**TASK OBJECTIVE**. Find "blue brush: 5 -> 4" and "purple glue stick: 1 -> 0" in the records below. Copy the lines holding them and every line between, exactly, and no others.

**EXERCISE DATA**.
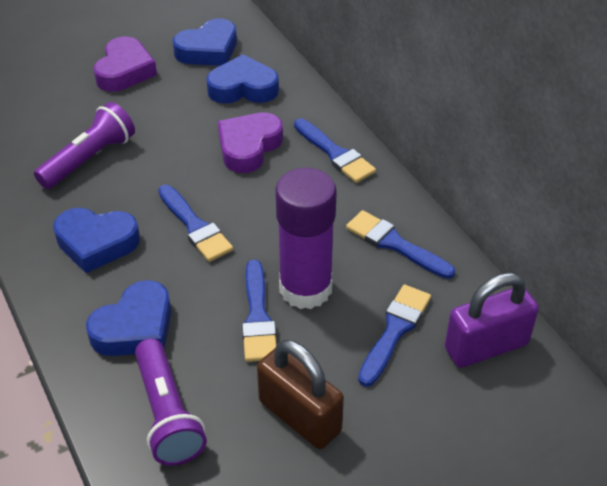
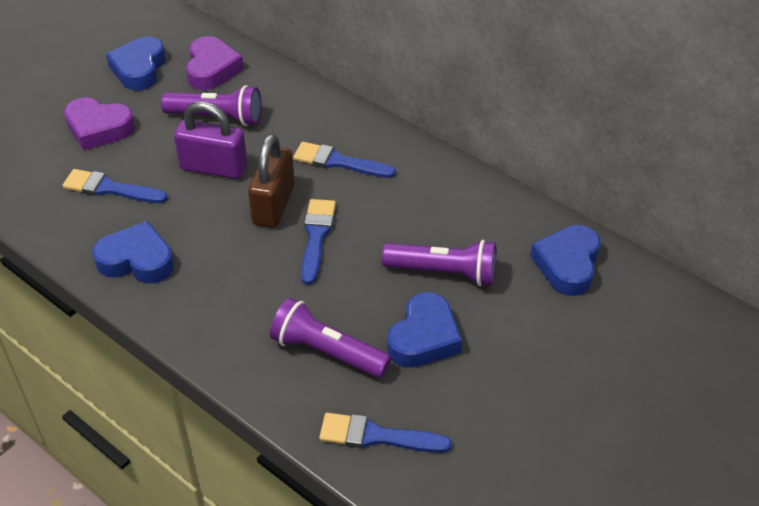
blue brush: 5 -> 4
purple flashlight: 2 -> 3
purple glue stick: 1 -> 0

* * *

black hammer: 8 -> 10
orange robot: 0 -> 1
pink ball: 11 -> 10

**RESPONSE BOX**.
blue brush: 5 -> 4
purple flashlight: 2 -> 3
purple glue stick: 1 -> 0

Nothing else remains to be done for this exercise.